• HOW TO COMPLETE THIS TASK: Only reproduce the lines from the line containing "none -> cyan 1x1 tile [390,184,435,228]" onward, exactly, through the final line of the data below.

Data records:

########################################

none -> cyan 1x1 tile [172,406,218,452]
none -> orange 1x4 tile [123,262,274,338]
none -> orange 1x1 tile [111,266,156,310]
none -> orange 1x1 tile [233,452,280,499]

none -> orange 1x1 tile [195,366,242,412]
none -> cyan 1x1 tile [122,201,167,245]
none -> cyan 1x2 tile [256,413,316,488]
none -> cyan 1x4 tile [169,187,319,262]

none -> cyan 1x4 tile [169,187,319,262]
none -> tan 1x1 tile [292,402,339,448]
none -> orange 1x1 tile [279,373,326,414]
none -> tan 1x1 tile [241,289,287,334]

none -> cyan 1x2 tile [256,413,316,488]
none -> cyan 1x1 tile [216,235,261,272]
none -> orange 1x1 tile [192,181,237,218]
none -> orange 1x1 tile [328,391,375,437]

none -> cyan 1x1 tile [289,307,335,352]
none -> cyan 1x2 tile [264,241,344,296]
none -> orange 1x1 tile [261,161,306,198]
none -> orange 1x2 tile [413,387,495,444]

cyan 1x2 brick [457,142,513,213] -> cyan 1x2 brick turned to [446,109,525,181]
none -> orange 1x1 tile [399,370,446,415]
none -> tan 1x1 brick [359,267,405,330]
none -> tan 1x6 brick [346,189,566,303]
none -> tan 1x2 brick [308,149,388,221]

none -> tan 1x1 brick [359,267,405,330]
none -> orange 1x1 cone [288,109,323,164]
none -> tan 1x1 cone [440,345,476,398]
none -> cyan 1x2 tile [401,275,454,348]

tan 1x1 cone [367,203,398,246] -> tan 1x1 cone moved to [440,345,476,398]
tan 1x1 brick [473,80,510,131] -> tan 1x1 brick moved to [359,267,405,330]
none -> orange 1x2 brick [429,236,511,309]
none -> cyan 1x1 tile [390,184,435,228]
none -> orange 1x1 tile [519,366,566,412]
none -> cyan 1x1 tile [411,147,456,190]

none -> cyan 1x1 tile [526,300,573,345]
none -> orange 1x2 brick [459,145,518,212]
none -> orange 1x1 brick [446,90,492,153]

########################################

• THE ANSWER:
none -> cyan 1x1 tile [390,184,435,228]
none -> orange 1x1 tile [519,366,566,412]
none -> cyan 1x1 tile [411,147,456,190]

none -> cyan 1x1 tile [526,300,573,345]
none -> orange 1x2 brick [459,145,518,212]
none -> orange 1x1 brick [446,90,492,153]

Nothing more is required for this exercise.